Task prompt: Below are entries with pictures in them. Output exactly the lines starting at the line with "BAT1: 4.5V (plus" and ending at the line with "J1 pin 1: GND -> VCC", both included, but not the pictures.

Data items
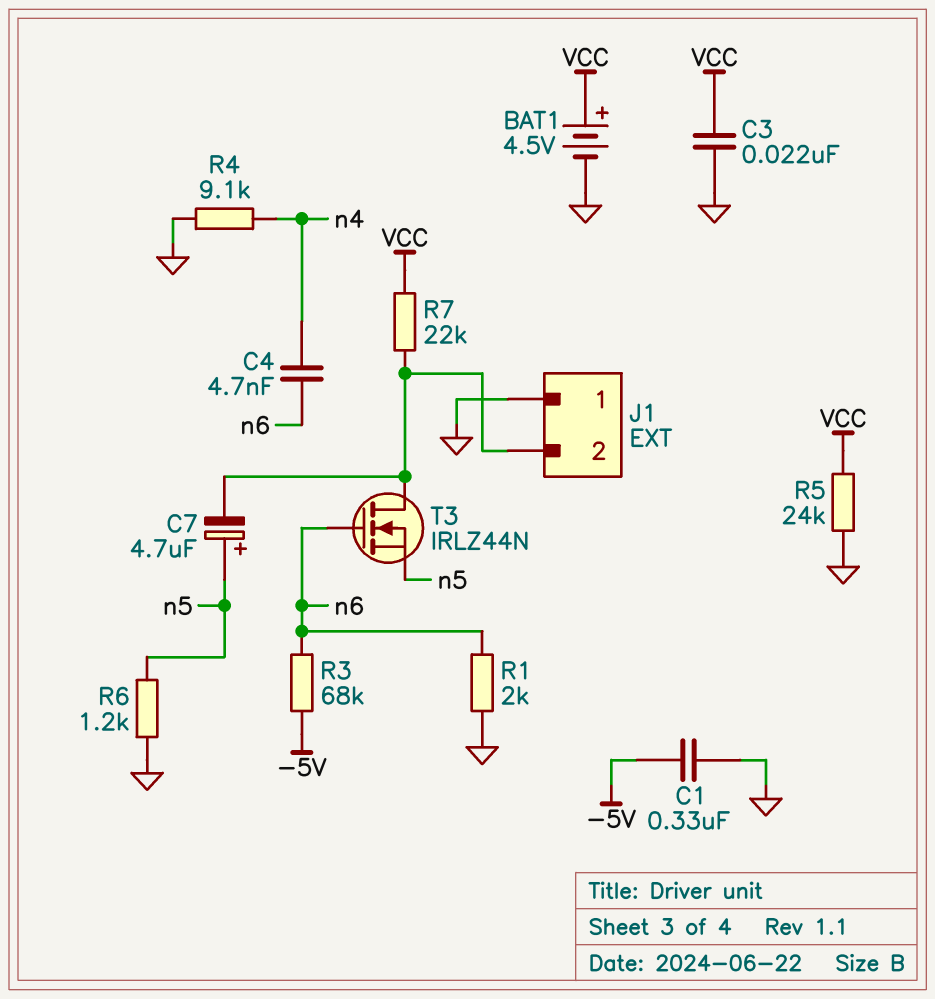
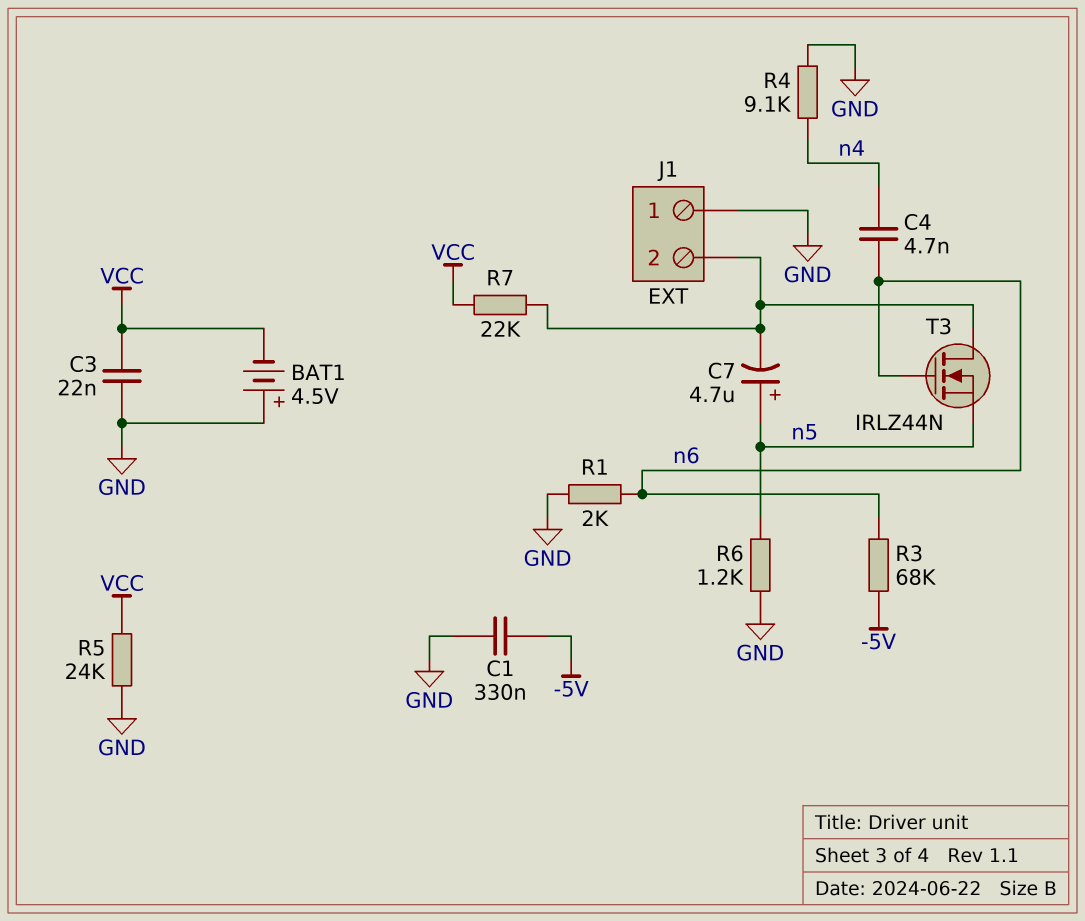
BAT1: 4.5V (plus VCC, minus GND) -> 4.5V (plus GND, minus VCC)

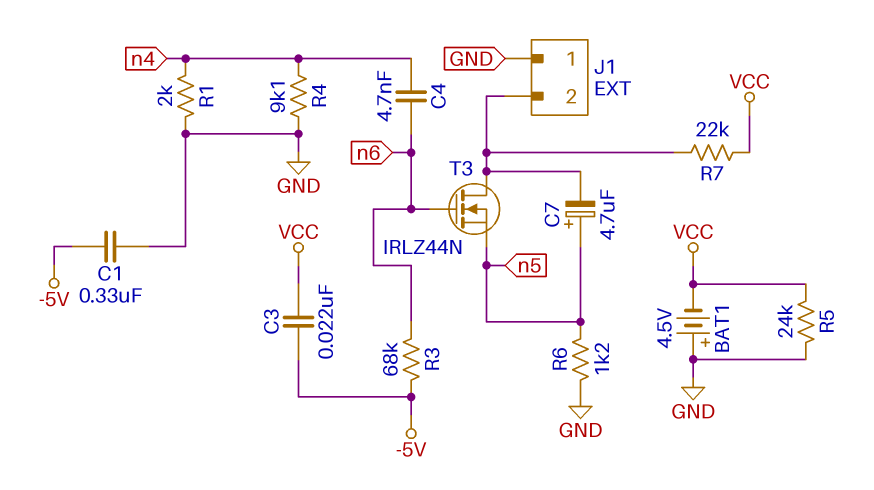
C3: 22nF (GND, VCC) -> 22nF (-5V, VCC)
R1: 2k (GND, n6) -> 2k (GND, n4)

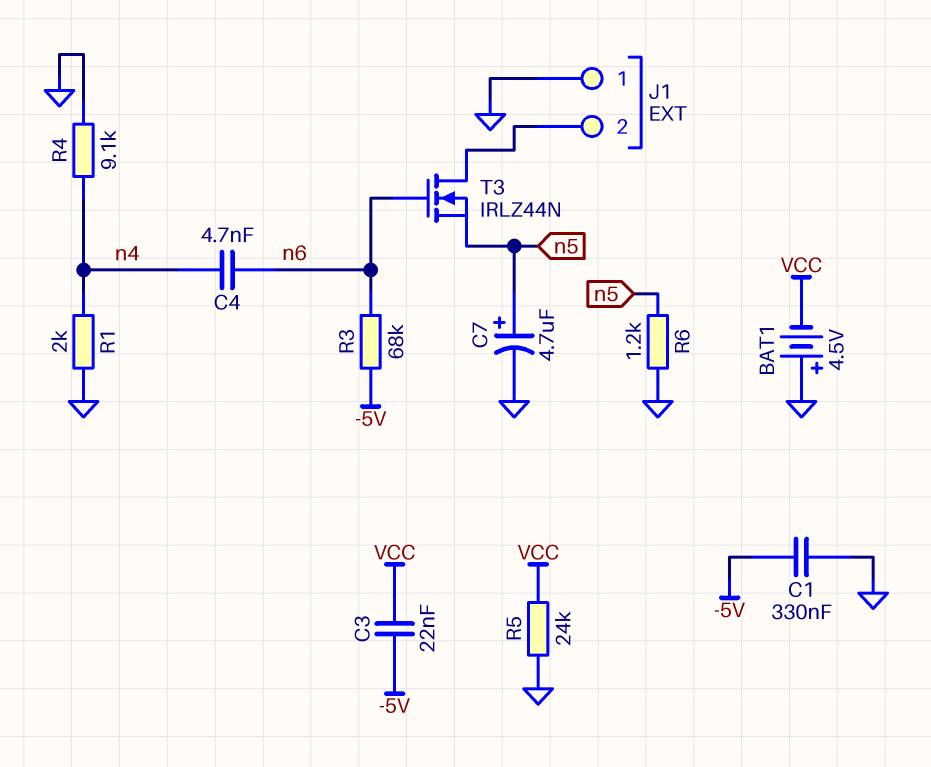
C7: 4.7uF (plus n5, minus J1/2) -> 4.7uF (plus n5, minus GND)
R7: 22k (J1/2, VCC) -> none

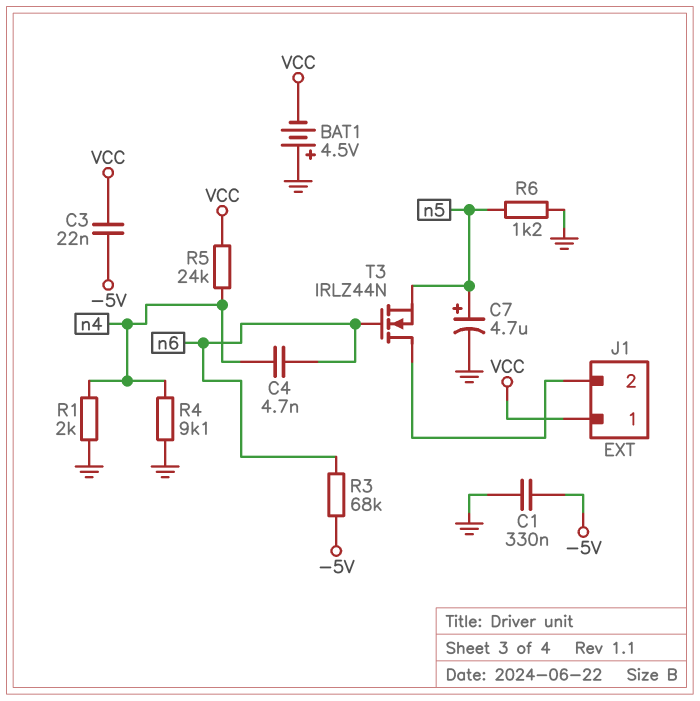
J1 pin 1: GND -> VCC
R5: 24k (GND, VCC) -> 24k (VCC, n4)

==

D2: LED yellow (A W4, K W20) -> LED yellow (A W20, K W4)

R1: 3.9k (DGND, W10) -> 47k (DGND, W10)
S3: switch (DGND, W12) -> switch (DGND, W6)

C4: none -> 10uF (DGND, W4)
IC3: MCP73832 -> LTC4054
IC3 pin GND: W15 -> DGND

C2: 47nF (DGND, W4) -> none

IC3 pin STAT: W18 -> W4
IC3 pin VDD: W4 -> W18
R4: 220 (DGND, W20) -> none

Solution to this exercise:
BAT1: 4.5V (plus VCC, minus GND) -> 4.5V (plus GND, minus VCC)

C3: 22nF (GND, VCC) -> 22nF (-5V, VCC)
R1: 2k (GND, n6) -> 2k (GND, n4)

C7: 4.7uF (plus n5, minus J1/2) -> 4.7uF (plus n5, minus GND)
R7: 22k (J1/2, VCC) -> none

J1 pin 1: GND -> VCC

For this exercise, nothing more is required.